**Assignment:** Return only these lines, exactly: the one containing "green semicircle: (21, 34) -> (49, 62), moved" and every line after it in the listing.

**Records for this exercise:**
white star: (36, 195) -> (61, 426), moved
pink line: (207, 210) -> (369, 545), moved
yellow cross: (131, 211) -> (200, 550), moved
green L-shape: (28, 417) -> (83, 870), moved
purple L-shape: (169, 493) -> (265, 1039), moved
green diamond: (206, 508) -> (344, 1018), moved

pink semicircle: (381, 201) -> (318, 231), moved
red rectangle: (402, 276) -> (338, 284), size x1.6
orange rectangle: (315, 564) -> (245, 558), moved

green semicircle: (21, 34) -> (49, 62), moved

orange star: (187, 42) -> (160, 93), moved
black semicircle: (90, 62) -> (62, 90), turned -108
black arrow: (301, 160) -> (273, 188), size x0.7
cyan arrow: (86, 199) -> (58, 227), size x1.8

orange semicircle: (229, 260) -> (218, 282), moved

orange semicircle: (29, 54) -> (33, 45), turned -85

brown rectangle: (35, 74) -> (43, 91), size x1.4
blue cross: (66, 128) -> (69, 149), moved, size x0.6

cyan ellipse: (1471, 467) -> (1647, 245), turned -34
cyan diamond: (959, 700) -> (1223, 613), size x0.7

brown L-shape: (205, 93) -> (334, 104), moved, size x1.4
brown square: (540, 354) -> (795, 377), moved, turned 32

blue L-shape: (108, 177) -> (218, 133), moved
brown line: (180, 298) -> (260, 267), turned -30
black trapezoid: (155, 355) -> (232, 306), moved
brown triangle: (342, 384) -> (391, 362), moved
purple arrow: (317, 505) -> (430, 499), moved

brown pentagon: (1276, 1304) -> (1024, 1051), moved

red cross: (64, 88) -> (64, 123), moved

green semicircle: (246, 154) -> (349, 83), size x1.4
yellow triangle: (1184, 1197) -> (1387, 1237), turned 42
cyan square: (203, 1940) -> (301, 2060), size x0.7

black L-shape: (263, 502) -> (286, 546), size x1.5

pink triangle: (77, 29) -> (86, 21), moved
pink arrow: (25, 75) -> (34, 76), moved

**Task answer:**
green semicircle: (21, 34) -> (49, 62), moved

orange star: (187, 42) -> (160, 93), moved
black semicircle: (90, 62) -> (62, 90), turned -108
black arrow: (301, 160) -> (273, 188), size x0.7
cyan arrow: (86, 199) -> (58, 227), size x1.8

orange semicircle: (229, 260) -> (218, 282), moved

orange semicircle: (29, 54) -> (33, 45), turned -85

brown rectangle: (35, 74) -> (43, 91), size x1.4
blue cross: (66, 128) -> (69, 149), moved, size x0.6

cyan ellipse: (1471, 467) -> (1647, 245), turned -34
cyan diamond: (959, 700) -> (1223, 613), size x0.7

brown L-shape: (205, 93) -> (334, 104), moved, size x1.4
brown square: (540, 354) -> (795, 377), moved, turned 32

blue L-shape: (108, 177) -> (218, 133), moved
brown line: (180, 298) -> (260, 267), turned -30
black trapezoid: (155, 355) -> (232, 306), moved
brown triangle: (342, 384) -> (391, 362), moved
purple arrow: (317, 505) -> (430, 499), moved

brown pentagon: (1276, 1304) -> (1024, 1051), moved

red cross: (64, 88) -> (64, 123), moved

green semicircle: (246, 154) -> (349, 83), size x1.4
yellow triangle: (1184, 1197) -> (1387, 1237), turned 42
cyan square: (203, 1940) -> (301, 2060), size x0.7

black L-shape: (263, 502) -> (286, 546), size x1.5

pink triangle: (77, 29) -> (86, 21), moved
pink arrow: (25, 75) -> (34, 76), moved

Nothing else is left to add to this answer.